[[ Source data open ]]

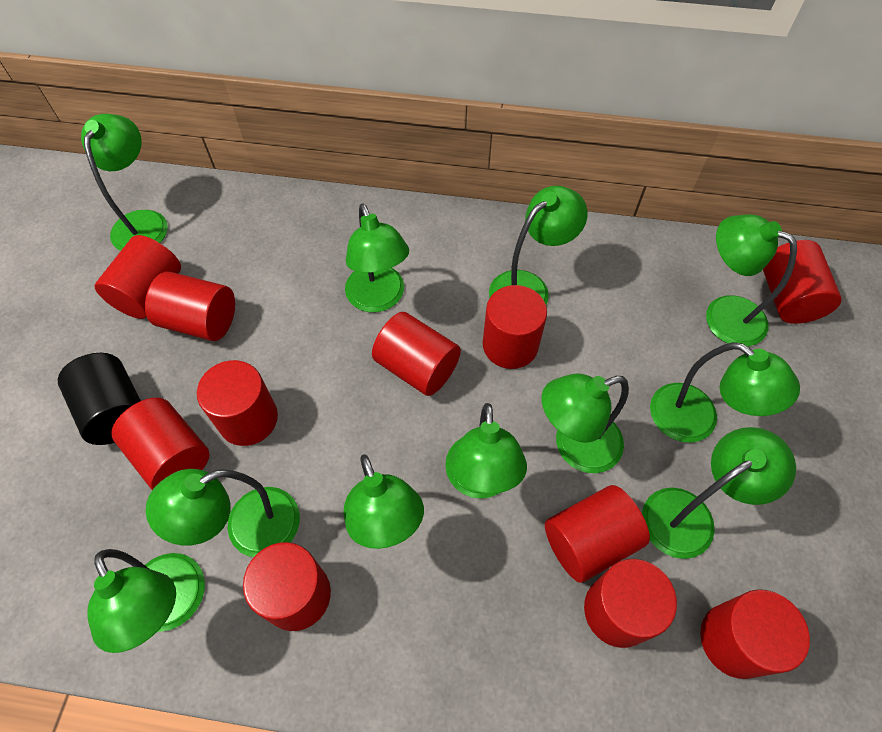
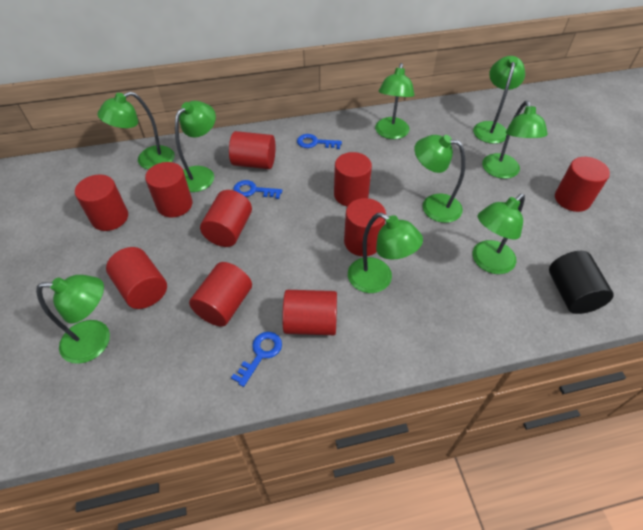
blue key: 0 -> 3
green lamp: 11 -> 9
red cylinder: 11 -> 10

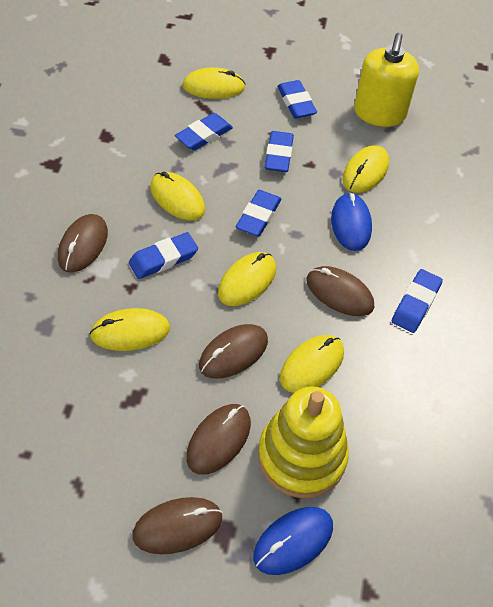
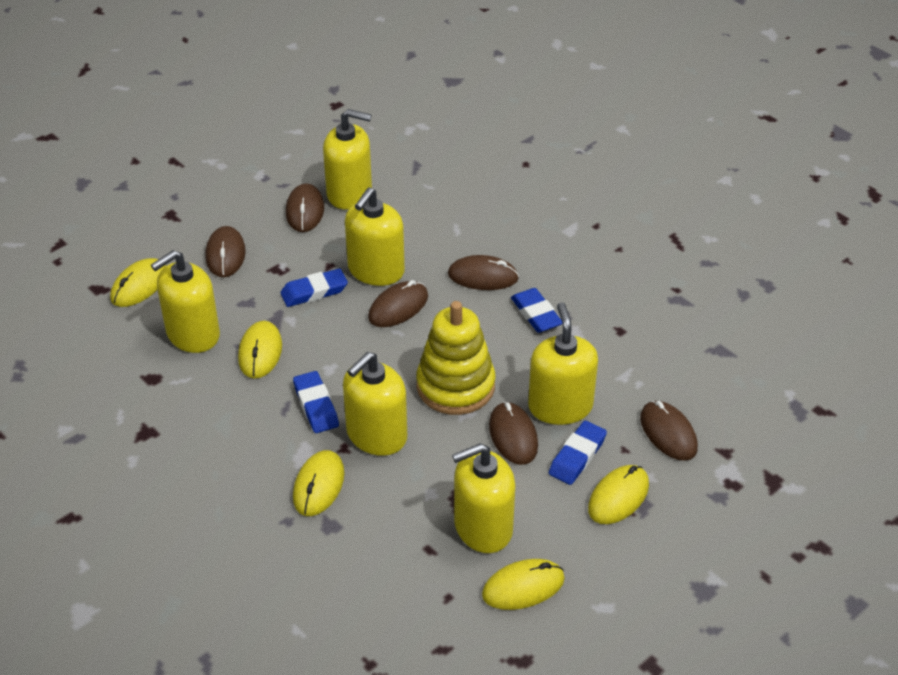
blue eraser: 6 -> 4
blue mouse: 2 -> 0
brown mouse: 5 -> 6
yellow mouse: 6 -> 5
yellow soap dispenser: 1 -> 6

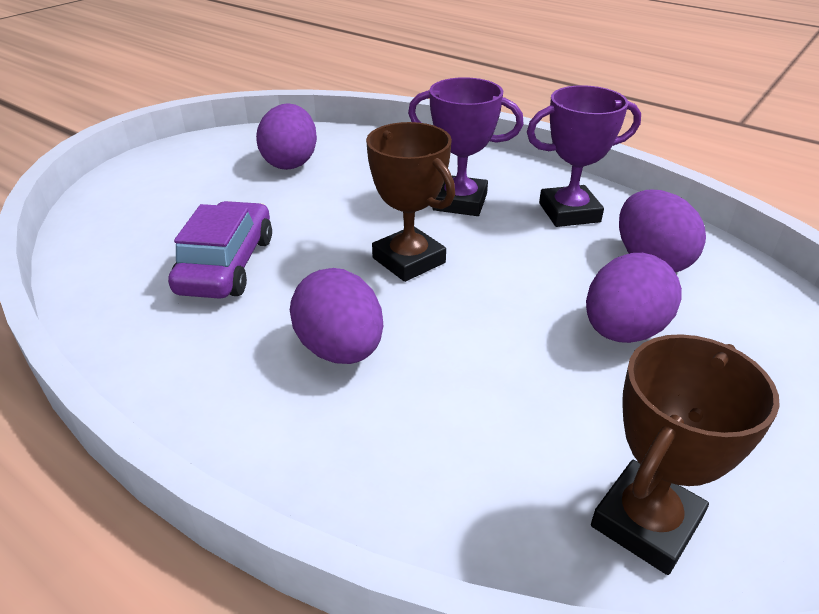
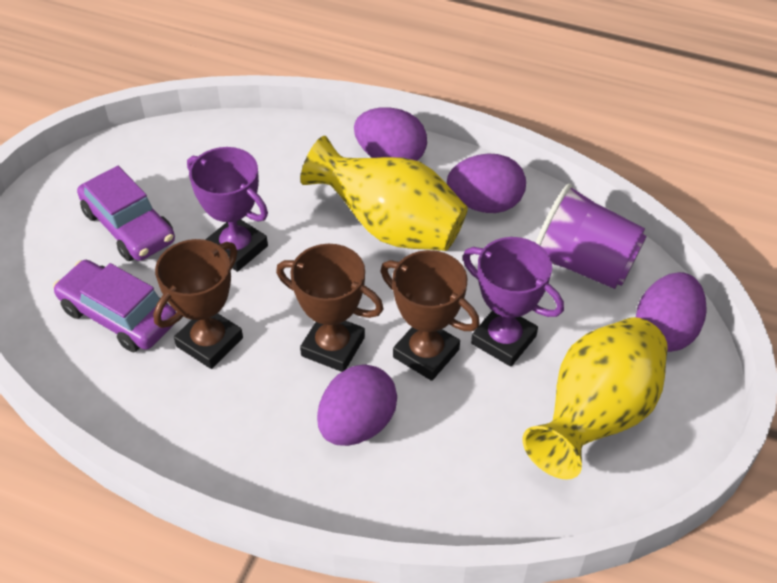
brown trophy: 2 -> 3
purple car: 1 -> 2
purple cup: 0 -> 1
yellow vase: 0 -> 2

[[ Source data closed ]]

### [Task item]
Leave every picture out and copy precisely the lines from the one containing "red cylinder: 11 -> 10" through the last line of the data above, both ends included.

### [Answer for this exercise]
red cylinder: 11 -> 10

blue eraser: 6 -> 4
blue mouse: 2 -> 0
brown mouse: 5 -> 6
yellow mouse: 6 -> 5
yellow soap dispenser: 1 -> 6

brown trophy: 2 -> 3
purple car: 1 -> 2
purple cup: 0 -> 1
yellow vase: 0 -> 2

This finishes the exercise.